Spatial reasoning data

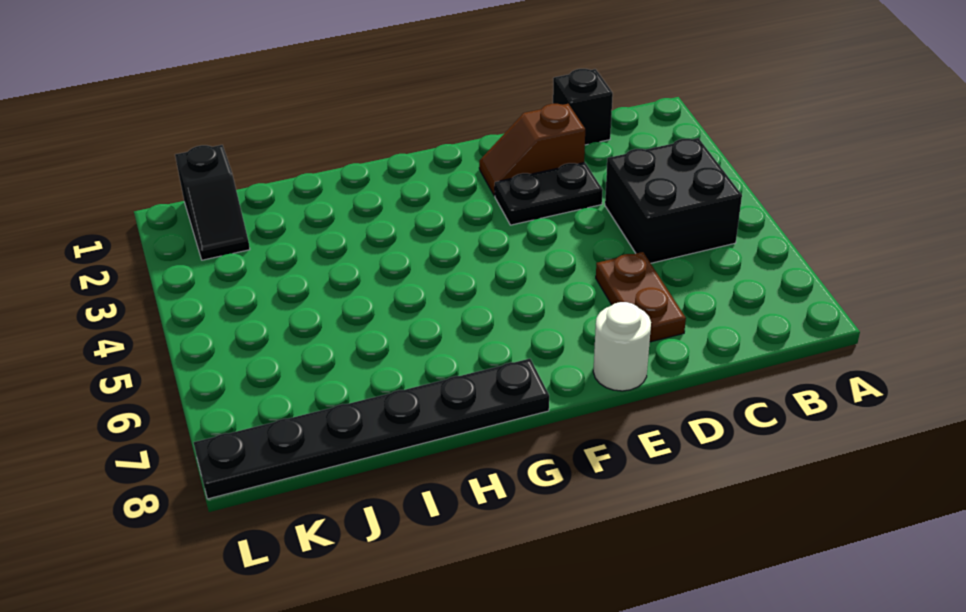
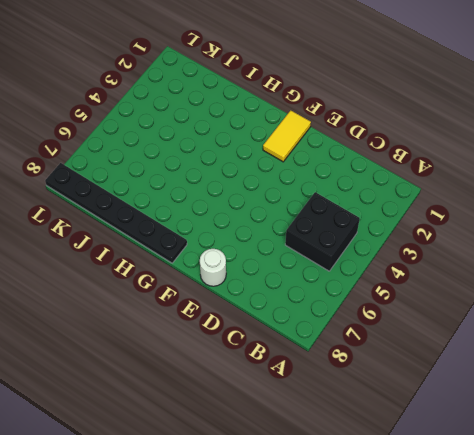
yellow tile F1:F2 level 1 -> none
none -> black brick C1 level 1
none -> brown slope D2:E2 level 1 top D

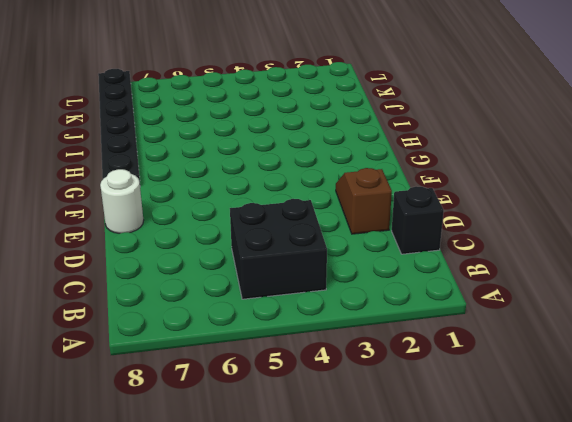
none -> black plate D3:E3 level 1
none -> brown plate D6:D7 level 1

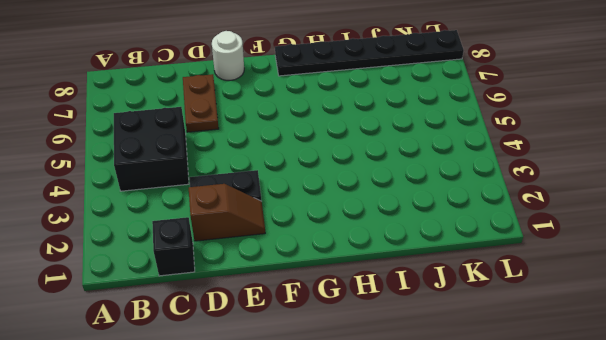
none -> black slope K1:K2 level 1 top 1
---
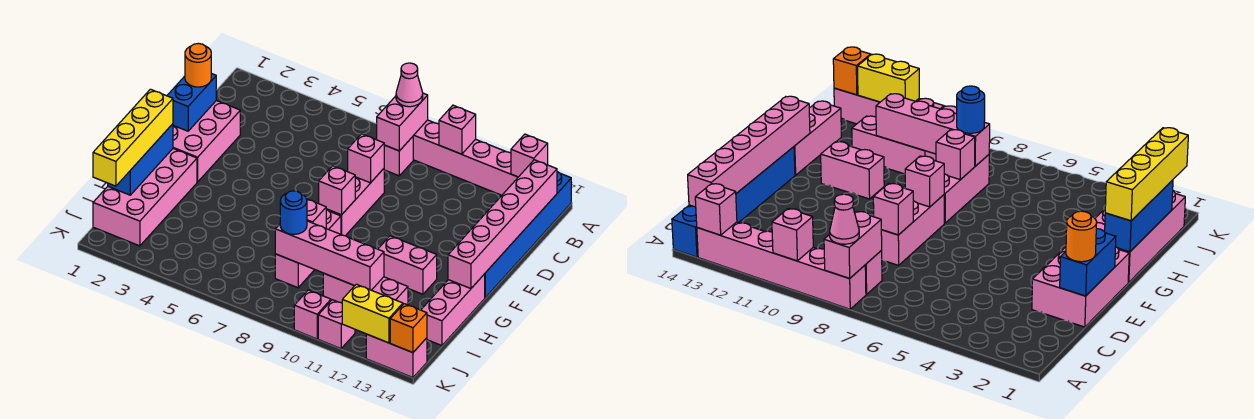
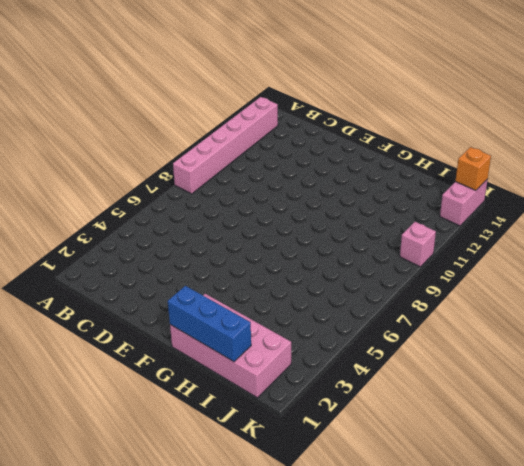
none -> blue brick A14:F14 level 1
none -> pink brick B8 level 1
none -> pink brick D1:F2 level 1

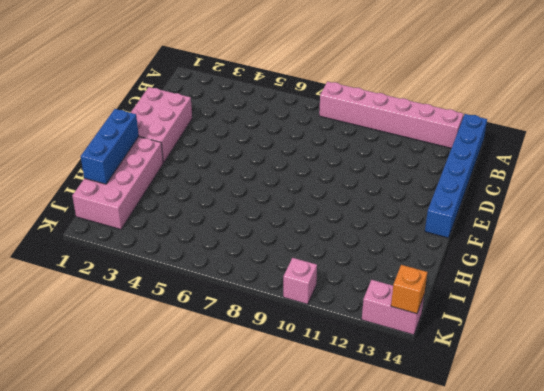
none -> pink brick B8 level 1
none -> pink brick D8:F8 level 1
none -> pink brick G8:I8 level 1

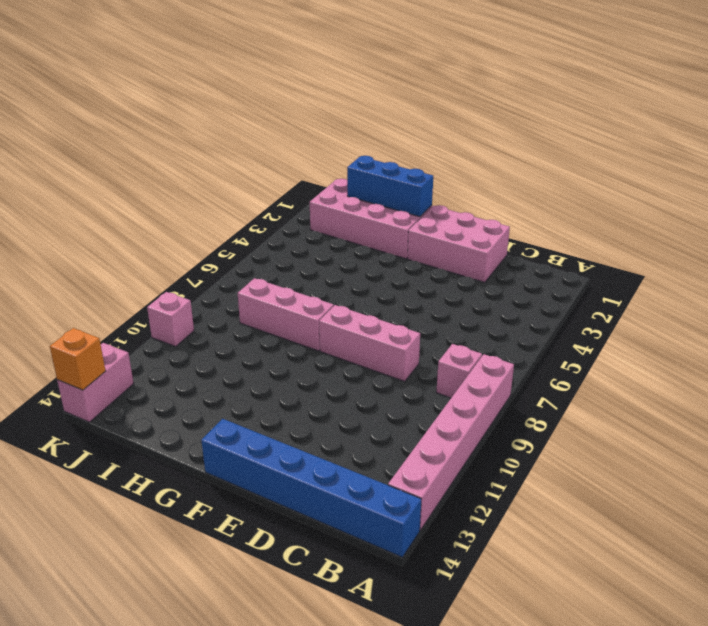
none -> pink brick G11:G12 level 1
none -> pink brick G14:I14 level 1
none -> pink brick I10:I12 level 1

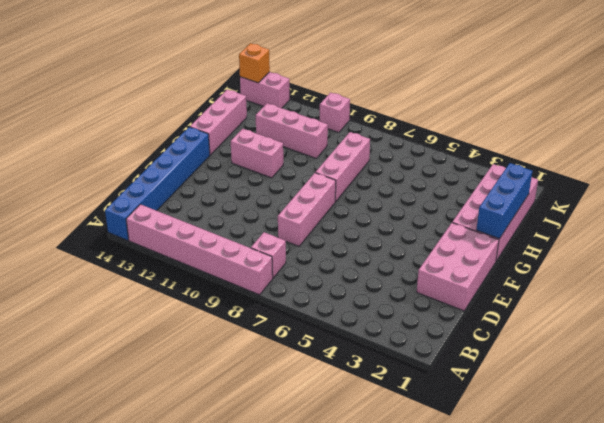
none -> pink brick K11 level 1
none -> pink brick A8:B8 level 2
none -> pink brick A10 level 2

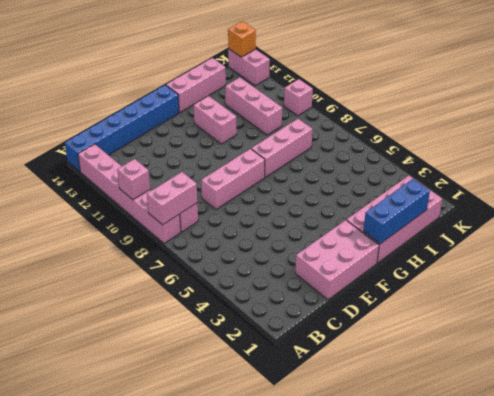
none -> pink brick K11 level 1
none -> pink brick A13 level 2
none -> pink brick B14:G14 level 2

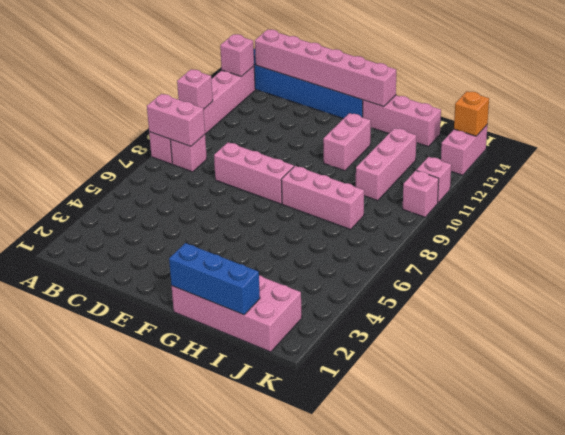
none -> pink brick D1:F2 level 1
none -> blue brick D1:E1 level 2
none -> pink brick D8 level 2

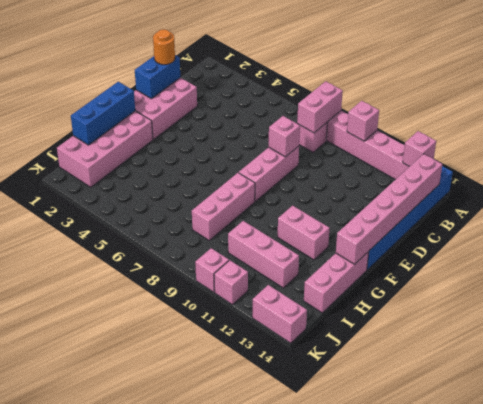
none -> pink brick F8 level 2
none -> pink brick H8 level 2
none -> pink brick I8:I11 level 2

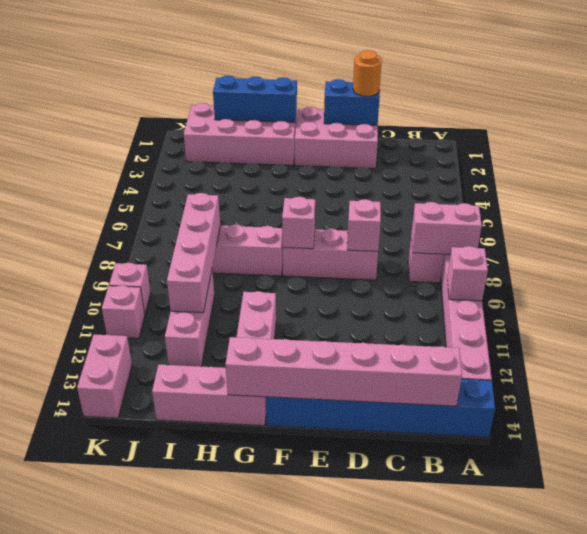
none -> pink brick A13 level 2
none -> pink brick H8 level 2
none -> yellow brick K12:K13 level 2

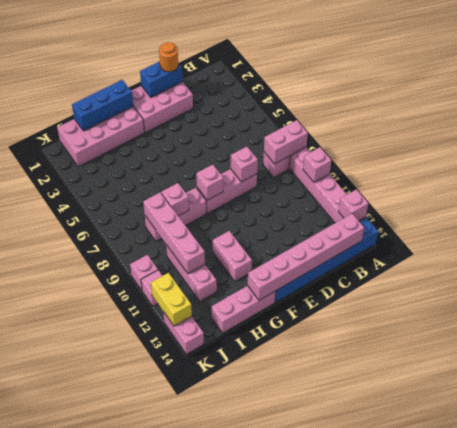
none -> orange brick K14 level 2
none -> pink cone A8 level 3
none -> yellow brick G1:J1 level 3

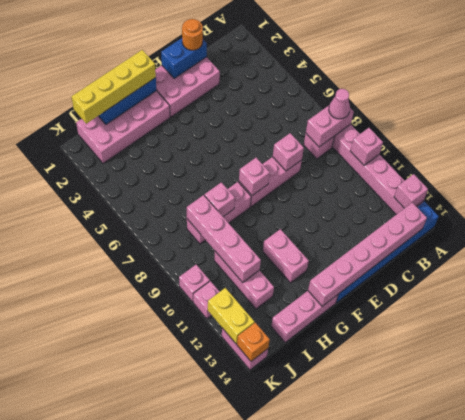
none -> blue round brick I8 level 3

» EXERCISE INSTRUCTIONS
Reproduce the data above exactly, but only the lines from the one showing "yellow tile F1:F2 level 1 -> none" through the one showing "none -> black slope K1:K2 level 1 top 1", with both ends kept and the pictures left out.

» ANSWER TO THIS PROBLEM
yellow tile F1:F2 level 1 -> none
none -> black brick C1 level 1
none -> brown slope D2:E2 level 1 top D

none -> black plate D3:E3 level 1
none -> brown plate D6:D7 level 1

none -> black slope K1:K2 level 1 top 1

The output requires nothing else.